## INSTRUCTIONS TO FOLLOW
Give back exactly the lines that start at the one containing "The camera went 70" and run to the end of the material below, both ends included.

## INFORMATION PROVIDED

• • •

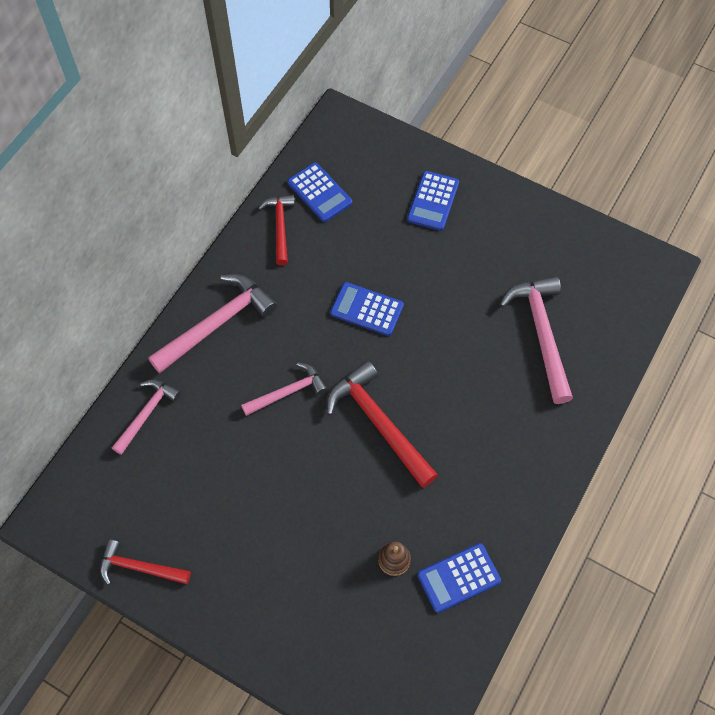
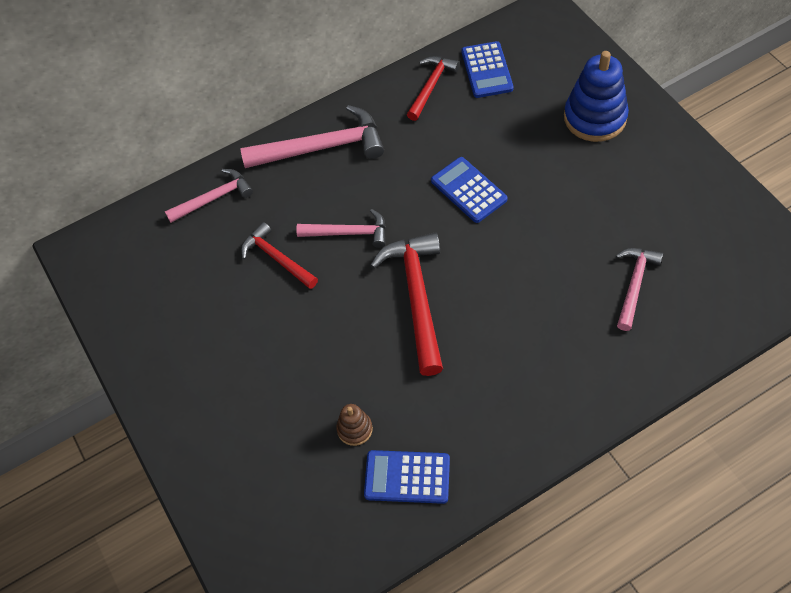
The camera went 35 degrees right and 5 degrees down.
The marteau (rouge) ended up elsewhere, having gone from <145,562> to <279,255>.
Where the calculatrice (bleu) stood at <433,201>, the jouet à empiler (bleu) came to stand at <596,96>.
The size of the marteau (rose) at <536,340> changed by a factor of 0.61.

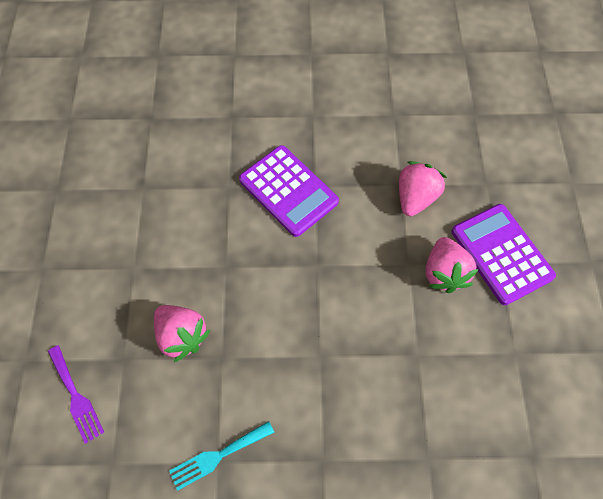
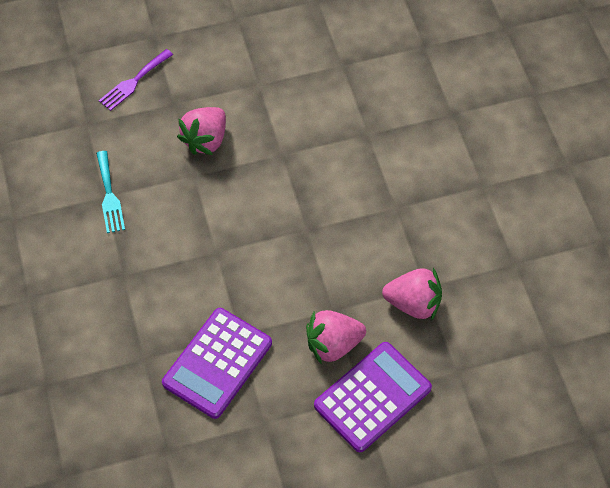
The camera went 75 degrees right and 5 degrees down.
The fourchette (turquoise) at <222,456> ended up facing another way, 150 degrees counterclockwise from before.
The calculatrice (violet) ended up elsewhere, having gone from <289,191> to <217,363>.

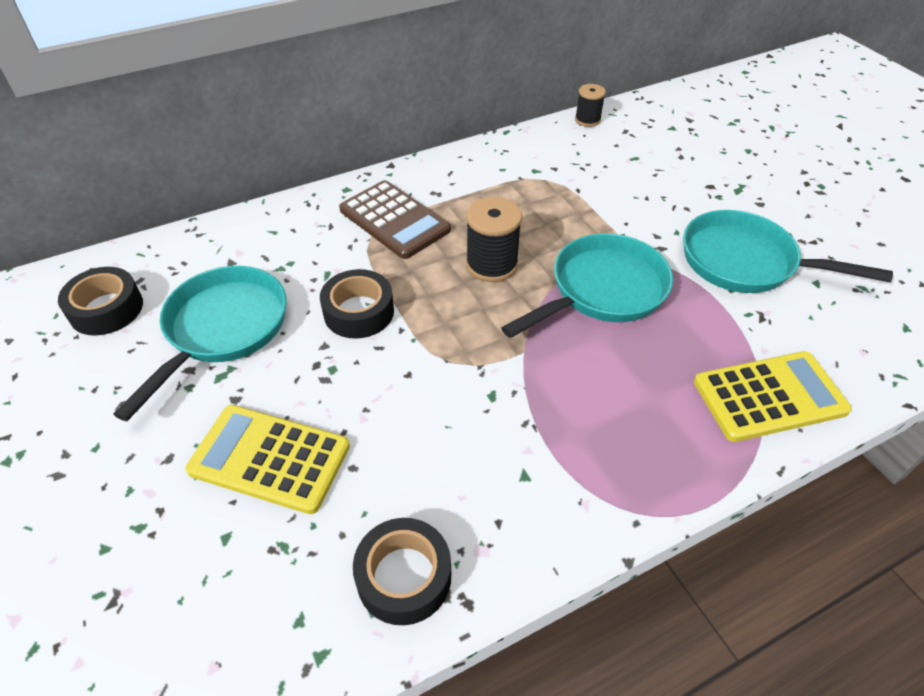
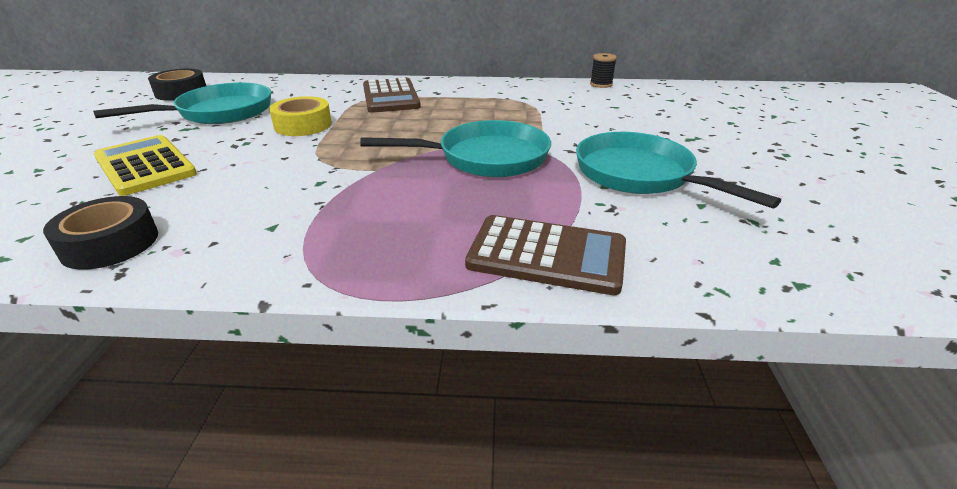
The camera went 30 degrees right and 15 degrees down.
What was the ruban adhésif (noir) at <357,304> turned into the ruban adhésif (jaune) at <300,116>.
The second view lost the bobine (noir) at <494,239>.
What was the calculatrice (jaune) at <773,396> turned into the calculatrice (marron) at <545,255>.

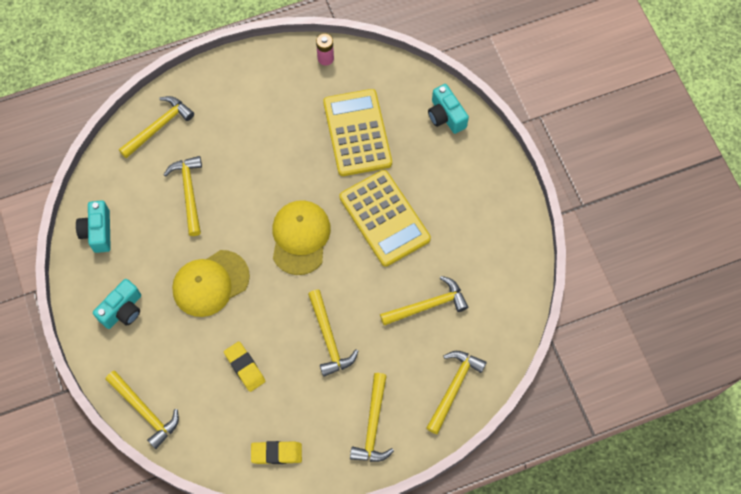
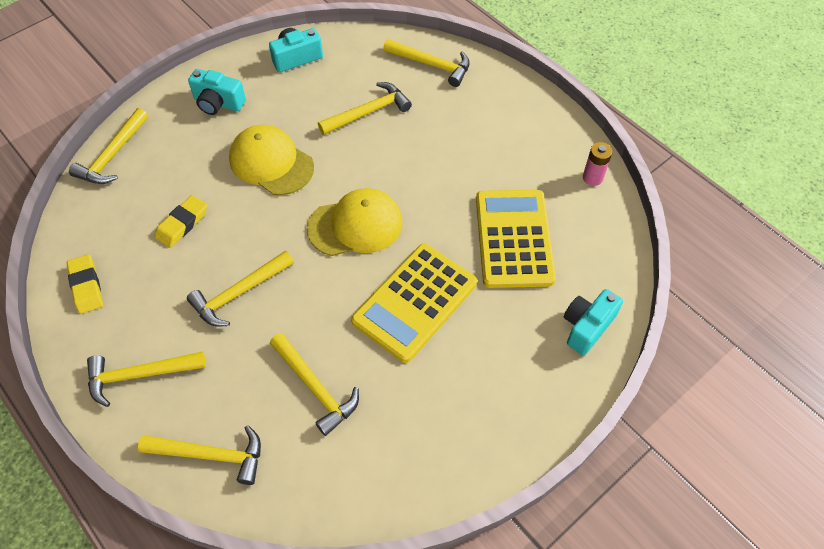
The camera went 70 degrees right and 10 degrees down.
The calculatrice (jaune) at <357,132> ended up facing another way, 60 degrees counterclockwise from before.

• • •

## OUTPUT BELOW
The camera went 70 degrees right and 10 degrees down.
The calculatrice (jaune) at <357,132> ended up facing another way, 60 degrees counterclockwise from before.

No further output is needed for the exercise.